• **SOURCE MATERIAL**:

_ _ _ _

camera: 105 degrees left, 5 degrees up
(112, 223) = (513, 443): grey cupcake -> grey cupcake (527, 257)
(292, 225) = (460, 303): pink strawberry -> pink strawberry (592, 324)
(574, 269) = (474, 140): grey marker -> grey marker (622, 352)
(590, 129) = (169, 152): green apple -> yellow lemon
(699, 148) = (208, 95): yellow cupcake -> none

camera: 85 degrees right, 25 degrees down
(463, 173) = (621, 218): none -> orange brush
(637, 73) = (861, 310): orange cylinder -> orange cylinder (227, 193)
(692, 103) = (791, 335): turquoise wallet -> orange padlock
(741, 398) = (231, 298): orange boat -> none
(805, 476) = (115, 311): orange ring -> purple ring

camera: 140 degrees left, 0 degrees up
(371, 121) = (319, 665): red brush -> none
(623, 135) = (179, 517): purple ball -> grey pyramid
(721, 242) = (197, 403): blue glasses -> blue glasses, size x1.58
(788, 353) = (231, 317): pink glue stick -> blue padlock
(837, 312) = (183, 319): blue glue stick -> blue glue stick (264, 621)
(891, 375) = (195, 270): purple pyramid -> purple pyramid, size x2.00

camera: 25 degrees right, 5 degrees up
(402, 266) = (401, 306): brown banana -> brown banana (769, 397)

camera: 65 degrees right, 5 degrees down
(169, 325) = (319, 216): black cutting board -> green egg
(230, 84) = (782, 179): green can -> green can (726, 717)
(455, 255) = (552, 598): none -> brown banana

_ _ _ _

• **ABOUT THIS TASK**:
Every line from the one containing "(371, 121) = (319, 665): red brush -> none" to the close of the records must be reproduced exactly. Include both ends and nothing more.

• **ANSWER TO THIS EXERCISE**:
(371, 121) = (319, 665): red brush -> none
(623, 135) = (179, 517): purple ball -> grey pyramid
(721, 242) = (197, 403): blue glasses -> blue glasses, size x1.58
(788, 353) = (231, 317): pink glue stick -> blue padlock
(837, 312) = (183, 319): blue glue stick -> blue glue stick (264, 621)
(891, 375) = (195, 270): purple pyramid -> purple pyramid, size x2.00

camera: 25 degrees right, 5 degrees up
(402, 266) = (401, 306): brown banana -> brown banana (769, 397)

camera: 65 degrees right, 5 degrees down
(169, 325) = (319, 216): black cutting board -> green egg
(230, 84) = (782, 179): green can -> green can (726, 717)
(455, 255) = (552, 598): none -> brown banana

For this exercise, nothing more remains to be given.